Go to the line holding "D4: diode 1N914" in the data below and repeat it exactly, then each line after it up to and including the one holding "U1 pin out: N10 -> N2". Omit pictures.
--- RECORDS PROVIDED Enclosed Below ---
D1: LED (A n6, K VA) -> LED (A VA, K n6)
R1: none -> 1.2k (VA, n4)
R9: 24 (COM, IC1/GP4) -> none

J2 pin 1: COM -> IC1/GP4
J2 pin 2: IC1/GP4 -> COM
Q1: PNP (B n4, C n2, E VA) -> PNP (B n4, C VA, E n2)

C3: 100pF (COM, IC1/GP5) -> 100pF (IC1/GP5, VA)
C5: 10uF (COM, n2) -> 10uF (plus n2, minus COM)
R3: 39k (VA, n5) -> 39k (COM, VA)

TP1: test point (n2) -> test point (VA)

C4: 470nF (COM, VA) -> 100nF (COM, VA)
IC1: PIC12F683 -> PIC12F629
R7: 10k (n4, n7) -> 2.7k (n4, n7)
--- End of Enclosed RECORDS PROVIDED ---
--- RECORDS PROVIDED Enclosed Below ---
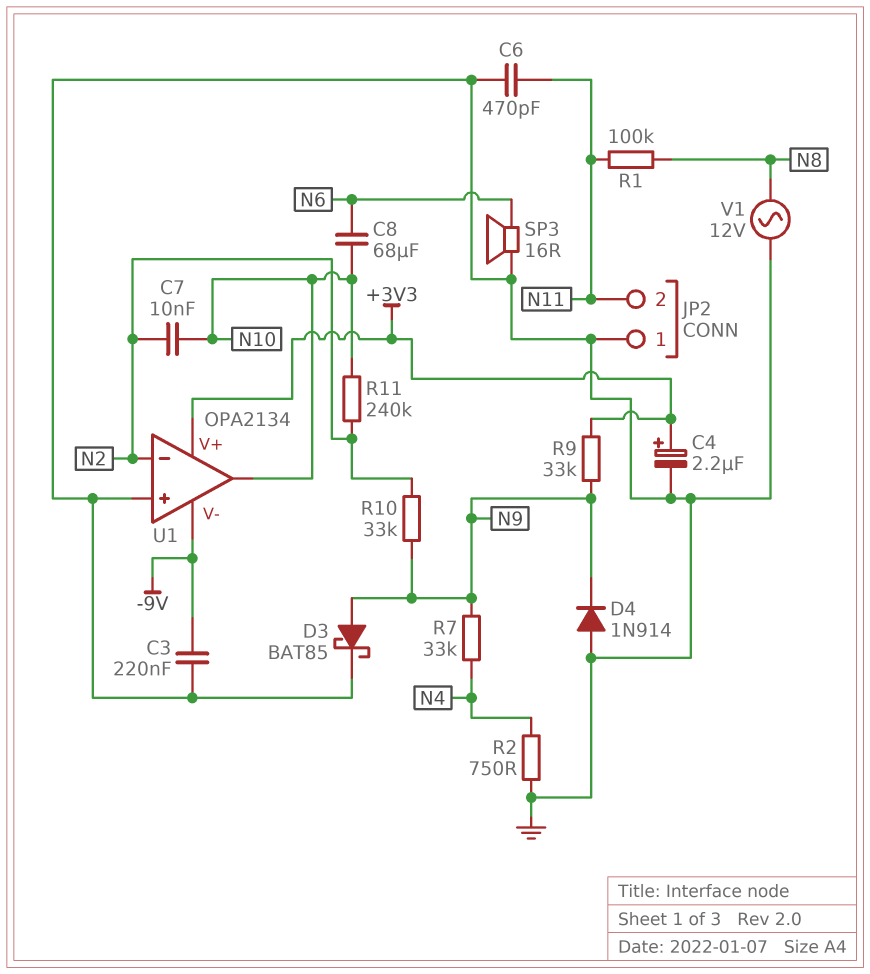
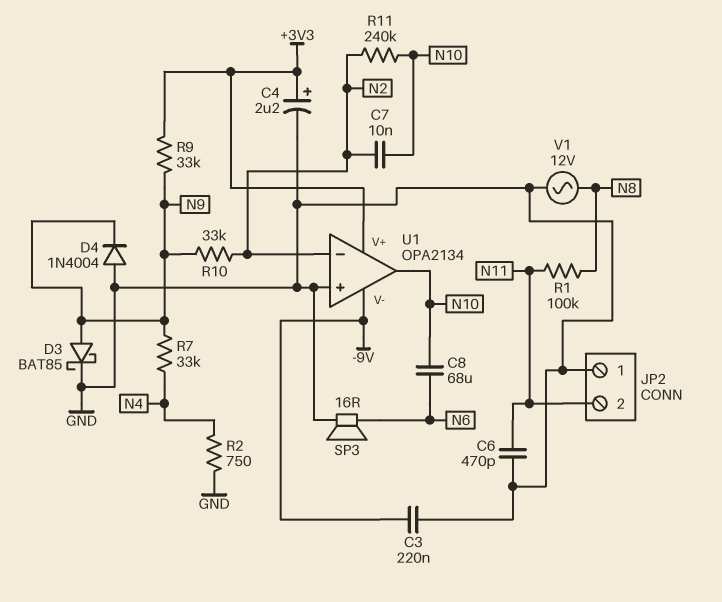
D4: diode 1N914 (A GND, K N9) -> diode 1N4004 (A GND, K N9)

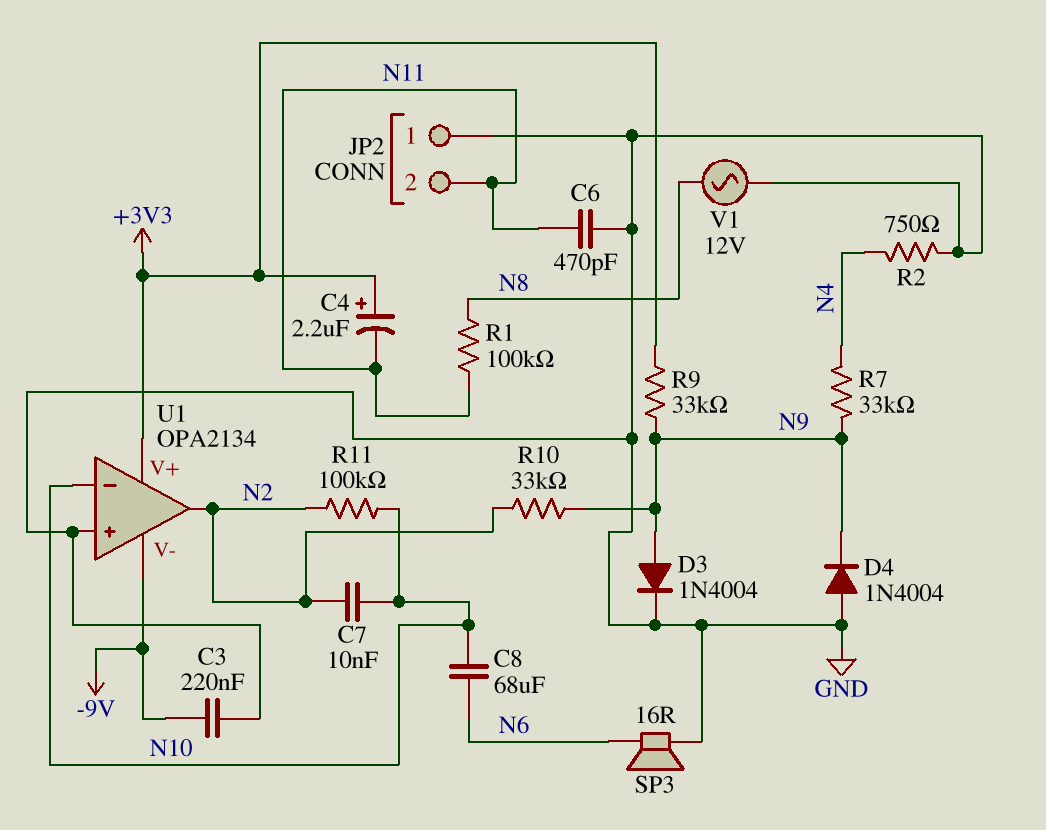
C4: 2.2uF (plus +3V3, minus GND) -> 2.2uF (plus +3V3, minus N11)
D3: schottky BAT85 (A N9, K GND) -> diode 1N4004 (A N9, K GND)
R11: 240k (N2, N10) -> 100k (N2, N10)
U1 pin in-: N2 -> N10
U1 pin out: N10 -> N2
--- End of Enclosed RECORDS PROVIDED ---
* **ANSWER SPACE**:
D4: diode 1N914 (A GND, K N9) -> diode 1N4004 (A GND, K N9)

C4: 2.2uF (plus +3V3, minus GND) -> 2.2uF (plus +3V3, minus N11)
D3: schottky BAT85 (A N9, K GND) -> diode 1N4004 (A N9, K GND)
R11: 240k (N2, N10) -> 100k (N2, N10)
U1 pin in-: N2 -> N10
U1 pin out: N10 -> N2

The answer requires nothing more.